** Records for the task follows **
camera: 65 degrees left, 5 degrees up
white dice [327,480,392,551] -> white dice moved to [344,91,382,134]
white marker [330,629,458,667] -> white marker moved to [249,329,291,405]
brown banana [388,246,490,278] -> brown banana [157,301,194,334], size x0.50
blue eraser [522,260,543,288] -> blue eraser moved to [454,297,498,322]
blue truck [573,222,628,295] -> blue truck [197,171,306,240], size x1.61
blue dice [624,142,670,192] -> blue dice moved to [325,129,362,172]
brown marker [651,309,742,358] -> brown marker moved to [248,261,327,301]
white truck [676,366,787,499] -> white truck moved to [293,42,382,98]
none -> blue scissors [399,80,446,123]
** End of Records for the task **
** Records for the task follows **
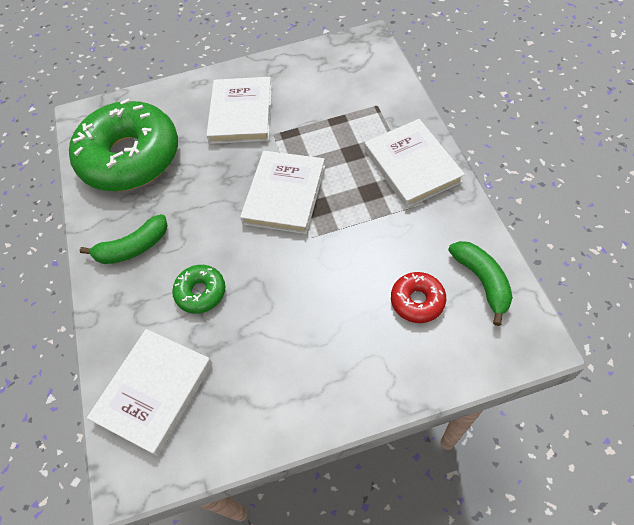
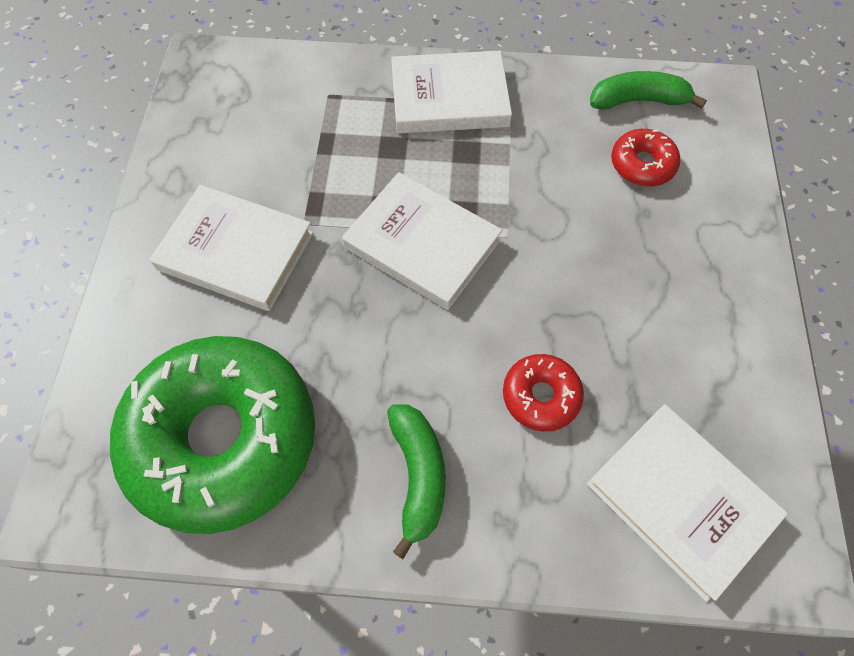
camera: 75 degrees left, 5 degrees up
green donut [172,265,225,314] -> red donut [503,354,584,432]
** End of Records for the task **
▸ Directions for this task: Read the listing line by line, and copy each line in which the word "camera" is found.

▸ Exercise result:
camera: 65 degrees left, 5 degrees up
camera: 75 degrees left, 5 degrees up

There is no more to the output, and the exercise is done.